◆ **Directions for this task**
Each line below has to be set down again exactly.

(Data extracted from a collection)
+--

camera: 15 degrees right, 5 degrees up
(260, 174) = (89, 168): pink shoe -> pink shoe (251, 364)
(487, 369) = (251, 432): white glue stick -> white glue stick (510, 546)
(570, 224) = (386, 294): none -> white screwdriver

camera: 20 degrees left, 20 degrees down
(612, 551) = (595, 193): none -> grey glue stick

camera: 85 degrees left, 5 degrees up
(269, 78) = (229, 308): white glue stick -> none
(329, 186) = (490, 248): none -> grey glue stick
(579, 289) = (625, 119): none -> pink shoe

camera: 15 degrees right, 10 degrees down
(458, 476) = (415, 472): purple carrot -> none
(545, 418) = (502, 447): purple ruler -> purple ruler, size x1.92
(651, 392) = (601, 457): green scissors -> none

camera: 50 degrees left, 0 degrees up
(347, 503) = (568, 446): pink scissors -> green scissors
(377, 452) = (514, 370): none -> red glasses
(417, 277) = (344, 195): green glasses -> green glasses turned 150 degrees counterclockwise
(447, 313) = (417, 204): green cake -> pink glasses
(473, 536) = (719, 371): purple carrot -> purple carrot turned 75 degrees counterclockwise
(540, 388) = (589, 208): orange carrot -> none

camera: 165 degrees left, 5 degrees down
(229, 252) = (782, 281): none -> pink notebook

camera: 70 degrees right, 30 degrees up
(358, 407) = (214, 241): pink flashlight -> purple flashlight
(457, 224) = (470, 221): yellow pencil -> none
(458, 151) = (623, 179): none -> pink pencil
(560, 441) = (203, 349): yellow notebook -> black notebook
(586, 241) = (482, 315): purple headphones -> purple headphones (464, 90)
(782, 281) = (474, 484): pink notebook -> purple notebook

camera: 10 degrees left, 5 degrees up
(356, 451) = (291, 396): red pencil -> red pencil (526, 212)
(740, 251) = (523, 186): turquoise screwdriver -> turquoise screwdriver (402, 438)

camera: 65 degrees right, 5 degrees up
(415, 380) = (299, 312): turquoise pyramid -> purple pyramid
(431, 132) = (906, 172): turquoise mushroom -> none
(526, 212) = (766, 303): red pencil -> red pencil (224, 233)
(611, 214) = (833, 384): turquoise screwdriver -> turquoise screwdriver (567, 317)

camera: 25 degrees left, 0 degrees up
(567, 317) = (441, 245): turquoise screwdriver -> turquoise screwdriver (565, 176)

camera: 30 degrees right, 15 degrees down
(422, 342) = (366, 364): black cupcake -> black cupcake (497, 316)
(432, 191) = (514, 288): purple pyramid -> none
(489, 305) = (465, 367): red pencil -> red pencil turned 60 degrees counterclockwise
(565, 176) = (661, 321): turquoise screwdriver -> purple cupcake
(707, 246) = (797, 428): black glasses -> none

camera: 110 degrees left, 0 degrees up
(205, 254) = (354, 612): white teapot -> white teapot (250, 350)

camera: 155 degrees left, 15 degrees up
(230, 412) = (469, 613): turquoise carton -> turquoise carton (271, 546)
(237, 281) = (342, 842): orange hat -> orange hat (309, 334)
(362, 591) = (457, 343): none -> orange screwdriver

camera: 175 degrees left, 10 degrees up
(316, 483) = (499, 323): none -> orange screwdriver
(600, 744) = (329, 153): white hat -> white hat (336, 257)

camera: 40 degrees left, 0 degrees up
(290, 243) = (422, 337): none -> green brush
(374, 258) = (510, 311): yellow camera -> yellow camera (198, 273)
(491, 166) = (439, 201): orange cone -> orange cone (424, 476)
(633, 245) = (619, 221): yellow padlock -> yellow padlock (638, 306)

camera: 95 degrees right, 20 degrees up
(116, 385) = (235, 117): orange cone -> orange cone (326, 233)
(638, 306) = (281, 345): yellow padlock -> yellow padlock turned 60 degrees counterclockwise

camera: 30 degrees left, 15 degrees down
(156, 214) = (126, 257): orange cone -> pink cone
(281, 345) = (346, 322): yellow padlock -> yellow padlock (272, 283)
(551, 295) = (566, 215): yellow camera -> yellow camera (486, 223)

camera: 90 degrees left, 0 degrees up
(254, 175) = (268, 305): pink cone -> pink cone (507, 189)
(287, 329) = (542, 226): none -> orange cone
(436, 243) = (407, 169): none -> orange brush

+--

◆ **Your solution**
camera: 15 degrees right, 5 degrees up
(260, 174) = (89, 168): pink shoe -> pink shoe (251, 364)
(487, 369) = (251, 432): white glue stick -> white glue stick (510, 546)
(570, 224) = (386, 294): none -> white screwdriver

camera: 20 degrees left, 20 degrees down
(612, 551) = (595, 193): none -> grey glue stick

camera: 85 degrees left, 5 degrees up
(269, 78) = (229, 308): white glue stick -> none
(329, 186) = (490, 248): none -> grey glue stick
(579, 289) = (625, 119): none -> pink shoe

camera: 15 degrees right, 10 degrees down
(458, 476) = (415, 472): purple carrot -> none
(545, 418) = (502, 447): purple ruler -> purple ruler, size x1.92
(651, 392) = (601, 457): green scissors -> none

camera: 50 degrees left, 0 degrees up
(347, 503) = (568, 446): pink scissors -> green scissors
(377, 452) = (514, 370): none -> red glasses
(417, 277) = (344, 195): green glasses -> green glasses turned 150 degrees counterclockwise
(447, 313) = (417, 204): green cake -> pink glasses
(473, 536) = (719, 371): purple carrot -> purple carrot turned 75 degrees counterclockwise
(540, 388) = (589, 208): orange carrot -> none

camera: 165 degrees left, 5 degrees down
(229, 252) = (782, 281): none -> pink notebook

camera: 70 degrees right, 30 degrees up
(358, 407) = (214, 241): pink flashlight -> purple flashlight
(457, 224) = (470, 221): yellow pencil -> none
(458, 151) = (623, 179): none -> pink pencil
(560, 441) = (203, 349): yellow notebook -> black notebook
(586, 241) = (482, 315): purple headphones -> purple headphones (464, 90)
(782, 281) = (474, 484): pink notebook -> purple notebook

camera: 10 degrees left, 5 degrees up
(356, 451) = (291, 396): red pencil -> red pencil (526, 212)
(740, 251) = (523, 186): turquoise screwdriver -> turquoise screwdriver (402, 438)

camera: 65 degrees right, 5 degrees up
(415, 380) = (299, 312): turquoise pyramid -> purple pyramid
(431, 132) = (906, 172): turquoise mushroom -> none
(526, 212) = (766, 303): red pencil -> red pencil (224, 233)
(611, 214) = (833, 384): turquoise screwdriver -> turquoise screwdriver (567, 317)

camera: 25 degrees left, 0 degrees up
(567, 317) = (441, 245): turquoise screwdriver -> turquoise screwdriver (565, 176)

camera: 30 degrees right, 15 degrees down
(422, 342) = (366, 364): black cupcake -> black cupcake (497, 316)
(432, 191) = (514, 288): purple pyramid -> none
(489, 305) = (465, 367): red pencil -> red pencil turned 60 degrees counterclockwise
(565, 176) = (661, 321): turquoise screwdriver -> purple cupcake
(707, 246) = (797, 428): black glasses -> none

camera: 110 degrees left, 0 degrees up
(205, 254) = (354, 612): white teapot -> white teapot (250, 350)

camera: 155 degrees left, 15 degrees up
(230, 412) = (469, 613): turquoise carton -> turquoise carton (271, 546)
(237, 281) = (342, 842): orange hat -> orange hat (309, 334)
(362, 591) = (457, 343): none -> orange screwdriver

camera: 175 degrees left, 10 degrees up
(316, 483) = (499, 323): none -> orange screwdriver
(600, 744) = (329, 153): white hat -> white hat (336, 257)

camera: 40 degrees left, 0 degrees up
(290, 243) = (422, 337): none -> green brush
(374, 258) = (510, 311): yellow camera -> yellow camera (198, 273)
(491, 166) = (439, 201): orange cone -> orange cone (424, 476)
(633, 245) = (619, 221): yellow padlock -> yellow padlock (638, 306)

camera: 95 degrees right, 20 degrees up
(116, 385) = (235, 117): orange cone -> orange cone (326, 233)
(638, 306) = (281, 345): yellow padlock -> yellow padlock turned 60 degrees counterclockwise

camera: 30 degrees left, 15 degrees down
(156, 214) = (126, 257): orange cone -> pink cone
(281, 345) = (346, 322): yellow padlock -> yellow padlock (272, 283)
(551, 295) = (566, 215): yellow camera -> yellow camera (486, 223)

camera: 90 degrees left, 0 degrees up
(254, 175) = (268, 305): pink cone -> pink cone (507, 189)
(287, 329) = (542, 226): none -> orange cone
(436, 243) = (407, 169): none -> orange brush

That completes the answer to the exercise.